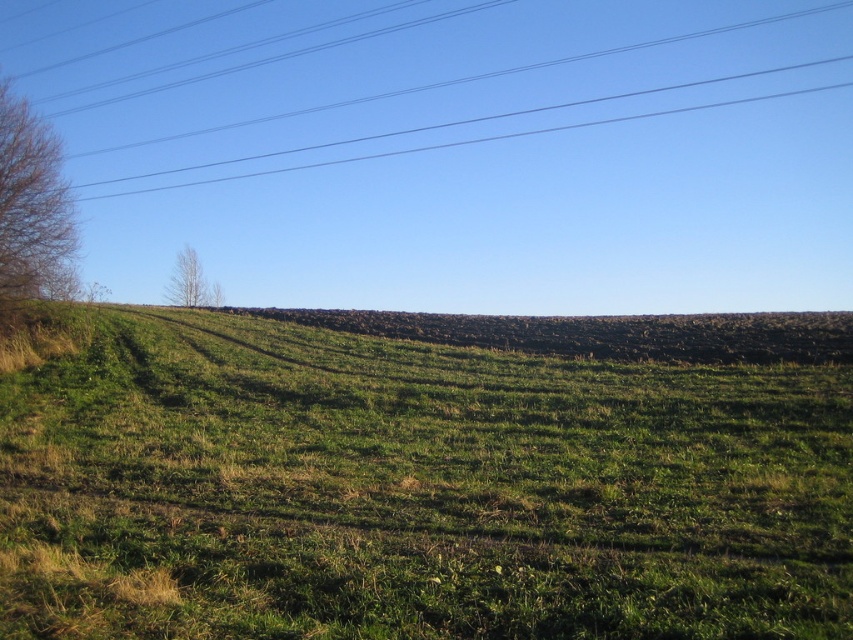
Does metallic wires at upper center have a lesser height compared to bare branches at left?

No.

In order to click on metallic wires at upper center in this screenshot , I will do `click(473, 77)`.

Who is taller, green grassy field at center or green leafy tree at upper left?

green leafy tree at upper left is taller.

Who is positioned more to the right, green grassy field at center or green leafy tree at upper left?

green grassy field at center is more to the right.

Where is `green grassy field at center`? green grassy field at center is located at coordinates (415, 490).

Is point (7, 141) more distant than point (171, 276)?

No, it is not.

Who is shorter, bare branches at left or green leafy tree at upper left?

Standing shorter between the two is green leafy tree at upper left.

In order to click on bare branches at left in this screenshot , I will do `click(32, 211)`.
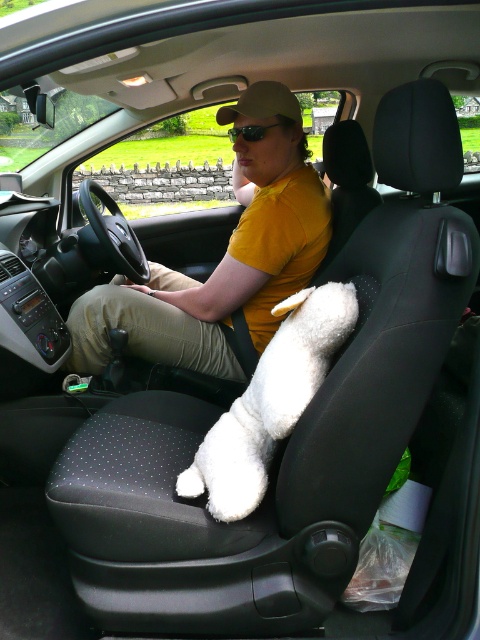
You are a tailor measuring the distance between two items on a mannequin. The items are the khaki fabric pants at center and the green reflective lens glasses at center. The minimum space required for your tools is 30 inches. Can you fit your tools between them?

The khaki fabric pants at center is 32.73 inches from green reflective lens glasses at center. Since the required space is 30 inches, the tools can fit between them.

You are a photographer standing 1.5 meters away from the car window. You want to take a clear photo of the white fluffy dog at center. Can you get a clear shot without moving closer?

The white fluffy dog at center is 1.34 meters away from the camera. Since you are standing 1.5 meters away from the car window, the total distance between you and the dog would be more than 1.34 meters. Therefore, you can take a clear photo without moving closer as long as the window doesn

You are standing at the point marked as point (313, 212) in the car. You want to reach the steering wheel which is 1.2 meters away from you. Can you safely reach it without stretching too far?

The distance between you and the steering wheel is 1.2 meters, which is less than the 2.03 meters between you and the viewer. Since the steering wheel is closer, you can safely reach it without stretching too far.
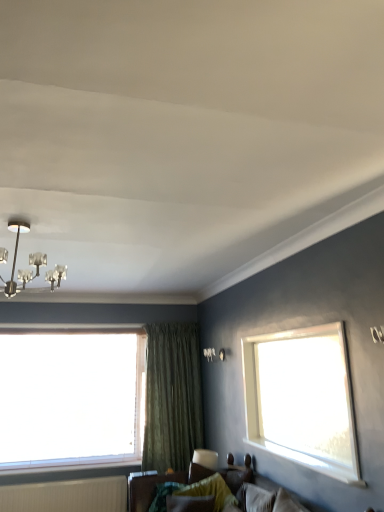
Question: From the image's perspective, is velvet green pillow at lower center located above textured fabric couch at lower center?

Choices:
 (A) no
 (B) yes

Answer: (A)

Question: From the image's perspective, is velvet green pillow at lower center located beneath textured fabric couch at lower center?

Choices:
 (A) yes
 (B) no

Answer: (A)

Question: Is velvet green pillow at lower center at the right side of textured fabric couch at lower center?

Choices:
 (A) yes
 (B) no

Answer: (B)

Question: Is textured fabric couch at lower center located within velvet green pillow at lower center?

Choices:
 (A) yes
 (B) no

Answer: (B)

Question: Is velvet green pillow at lower center closer to the viewer compared to textured fabric couch at lower center?

Choices:
 (A) no
 (B) yes

Answer: (A)

Question: Does velvet green pillow at lower center turn towards textured fabric couch at lower center?

Choices:
 (A) yes
 (B) no

Answer: (A)

Question: Does velvet green pillow at lower center have a greater width compared to green textured curtain at center?

Choices:
 (A) no
 (B) yes

Answer: (B)

Question: Would you say velvet green pillow at lower center is a long distance from green textured curtain at center?

Choices:
 (A) yes
 (B) no

Answer: (A)

Question: Is the position of velvet green pillow at lower center more distant than that of green textured curtain at center?

Choices:
 (A) yes
 (B) no

Answer: (B)

Question: Is velvet green pillow at lower center positioned with its back to green textured curtain at center?

Choices:
 (A) yes
 (B) no

Answer: (B)

Question: Can you confirm if velvet green pillow at lower center is thinner than green textured curtain at center?

Choices:
 (A) no
 (B) yes

Answer: (A)

Question: Is velvet green pillow at lower center positioned before green textured curtain at center?

Choices:
 (A) no
 (B) yes

Answer: (B)

Question: From the image's perspective, is velvet green pillow at lower center located above metallic chandelier at upper left?

Choices:
 (A) yes
 (B) no

Answer: (B)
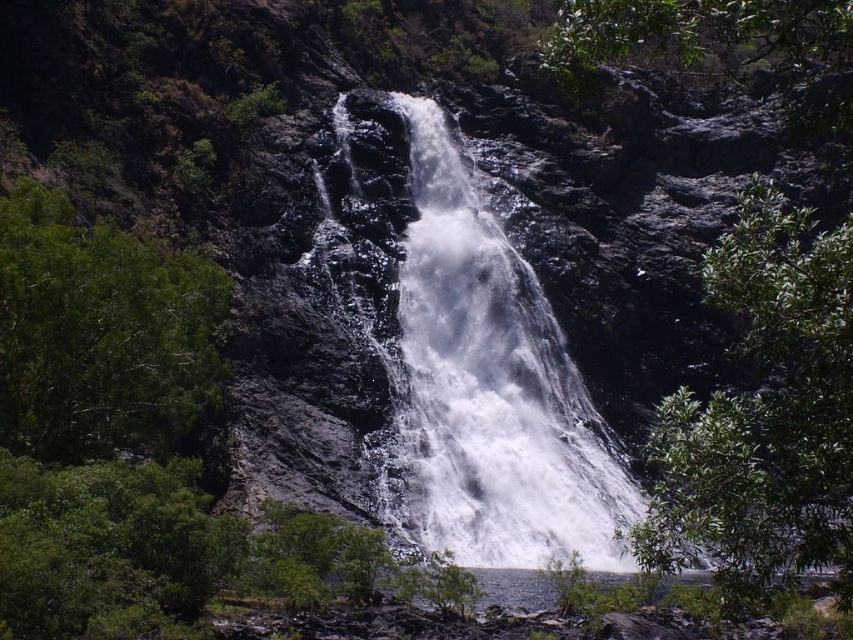
Is white frothy water at center bigger than green leafy tree at right?

No, white frothy water at center is not bigger than green leafy tree at right.

Does white frothy water at center lie behind green leafy tree at right?

Yes, it is.

Between point (427, 147) and point (732, 540), which one is positioned behind?

The point (427, 147) is more distant.

Where is `white frothy water at center`? white frothy water at center is located at coordinates (489, 387).

Locate an element on the screen. The height and width of the screenshot is (640, 853). white frothy water at center is located at coordinates (489, 387).

Can you confirm if white frothy water at center is bigger than green leafy tree at left?

Yes.

Image resolution: width=853 pixels, height=640 pixels. What are the coordinates of `white frothy water at center` in the screenshot? It's located at (489, 387).

You are a GUI agent. You are given a task and a screenshot of the screen. Output one action in this format:
    pyautogui.click(x=<x>, y=<y>)
    Task: Click on the white frothy water at center
    This screenshot has width=853, height=640.
    Given the screenshot: What is the action you would take?
    pyautogui.click(x=489, y=387)

Does green leafy tree at right have a smaller size compared to green leafy tree at left?

Actually, green leafy tree at right might be larger than green leafy tree at left.

Measure the distance between green leafy tree at right and camera.

They are 102.87 feet apart.

The width and height of the screenshot is (853, 640). What are the coordinates of `green leafy tree at right` in the screenshot? It's located at (764, 417).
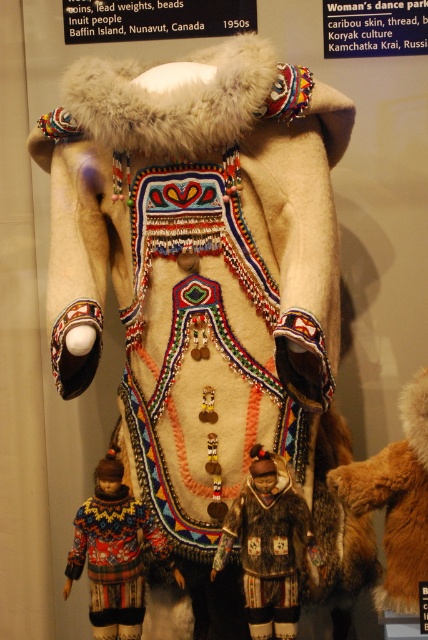
The height and width of the screenshot is (640, 428). What do you see at coordinates (113, 557) in the screenshot?
I see `knitted wool sweater at lower left` at bounding box center [113, 557].

Based on the photo, between knitted wool sweater at lower left and brown fur coat at center, which one has less height?

Standing shorter between the two is brown fur coat at center.

Which is in front, point (130, 500) or point (276, 486)?

Point (276, 486) is in front.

════════════════

[Exercise] Transcribe all of the material above word for word, leaving out the pictures.

[Answer for this exercise]
Does metallic wires at upper center have a lesser height compared to bare branches at left?

No.

In order to click on metallic wires at upper center in this screenshot , I will do `click(473, 77)`.

Who is taller, green grassy field at center or green leafy tree at upper left?

green leafy tree at upper left is taller.

Who is positioned more to the right, green grassy field at center or green leafy tree at upper left?

green grassy field at center is more to the right.

Where is `green grassy field at center`? green grassy field at center is located at coordinates (415, 490).

Is point (7, 141) more distant than point (171, 276)?

No, it is not.

Who is shorter, bare branches at left or green leafy tree at upper left?

Standing shorter between the two is green leafy tree at upper left.

In order to click on bare branches at left in this screenshot , I will do `click(32, 211)`.
You are a tailor measuring the distance between two items on a mannequin. The items are the khaki fabric pants at center and the green reflective lens glasses at center. The minimum space required for your tools is 30 inches. Can you fit your tools between them?

The khaki fabric pants at center is 32.73 inches from green reflective lens glasses at center. Since the required space is 30 inches, the tools can fit between them.

You are a photographer standing 1.5 meters away from the car window. You want to take a clear photo of the white fluffy dog at center. Can you get a clear shot without moving closer?

The white fluffy dog at center is 1.34 meters away from the camera. Since you are standing 1.5 meters away from the car window, the total distance between you and the dog would be more than 1.34 meters. Therefore, you can take a clear photo without moving closer as long as the window doesn

You are standing at the point marked as point (313, 212) in the car. You want to reach the steering wheel which is 1.2 meters away from you. Can you safely reach it without stretching too far?

The distance between you and the steering wheel is 1.2 meters, which is less than the 2.03 meters between you and the viewer. Since the steering wheel is closer, you can safely reach it without stretching too far.
Question: From the image's perspective, is velvet green pillow at lower center located above textured fabric couch at lower center?

Choices:
 (A) no
 (B) yes

Answer: (A)

Question: From the image's perspective, is velvet green pillow at lower center located beneath textured fabric couch at lower center?

Choices:
 (A) yes
 (B) no

Answer: (A)

Question: Is velvet green pillow at lower center at the right side of textured fabric couch at lower center?

Choices:
 (A) yes
 (B) no

Answer: (B)

Question: Is textured fabric couch at lower center located within velvet green pillow at lower center?

Choices:
 (A) yes
 (B) no

Answer: (B)

Question: Is velvet green pillow at lower center closer to the viewer compared to textured fabric couch at lower center?

Choices:
 (A) no
 (B) yes

Answer: (A)

Question: Does velvet green pillow at lower center turn towards textured fabric couch at lower center?

Choices:
 (A) yes
 (B) no

Answer: (A)

Question: Does velvet green pillow at lower center have a greater width compared to green textured curtain at center?

Choices:
 (A) no
 (B) yes

Answer: (B)

Question: Would you say velvet green pillow at lower center is a long distance from green textured curtain at center?

Choices:
 (A) yes
 (B) no

Answer: (A)

Question: Is the position of velvet green pillow at lower center more distant than that of green textured curtain at center?

Choices:
 (A) yes
 (B) no

Answer: (B)

Question: Is velvet green pillow at lower center positioned with its back to green textured curtain at center?

Choices:
 (A) yes
 (B) no

Answer: (B)

Question: Can you confirm if velvet green pillow at lower center is thinner than green textured curtain at center?

Choices:
 (A) no
 (B) yes

Answer: (A)

Question: Is velvet green pillow at lower center positioned before green textured curtain at center?

Choices:
 (A) no
 (B) yes

Answer: (B)

Question: From the image's perspective, is velvet green pillow at lower center located above metallic chandelier at upper left?

Choices:
 (A) yes
 (B) no

Answer: (B)
Is white frothy water at center bigger than green leafy tree at right?

No, white frothy water at center is not bigger than green leafy tree at right.

Does white frothy water at center lie behind green leafy tree at right?

Yes, it is.

Between point (427, 147) and point (732, 540), which one is positioned behind?

The point (427, 147) is more distant.

Where is `white frothy water at center`? white frothy water at center is located at coordinates (489, 387).

Locate an element on the screen. The height and width of the screenshot is (640, 853). white frothy water at center is located at coordinates (489, 387).

Can you confirm if white frothy water at center is bigger than green leafy tree at left?

Yes.

Image resolution: width=853 pixels, height=640 pixels. What are the coordinates of `white frothy water at center` in the screenshot? It's located at (489, 387).

You are a GUI agent. You are given a task and a screenshot of the screen. Output one action in this format:
    pyautogui.click(x=<x>, y=<y>)
    Task: Click on the white frothy water at center
    This screenshot has width=853, height=640.
    Given the screenshot: What is the action you would take?
    pyautogui.click(x=489, y=387)

Does green leafy tree at right have a smaller size compared to green leafy tree at left?

Actually, green leafy tree at right might be larger than green leafy tree at left.

Measure the distance between green leafy tree at right and camera.

They are 102.87 feet apart.

The width and height of the screenshot is (853, 640). What are the coordinates of `green leafy tree at right` in the screenshot? It's located at (764, 417).
The height and width of the screenshot is (640, 428). What do you see at coordinates (113, 557) in the screenshot?
I see `knitted wool sweater at lower left` at bounding box center [113, 557].

Based on the photo, between knitted wool sweater at lower left and brown fur coat at center, which one has less height?

Standing shorter between the two is brown fur coat at center.

Which is in front, point (130, 500) or point (276, 486)?

Point (276, 486) is in front.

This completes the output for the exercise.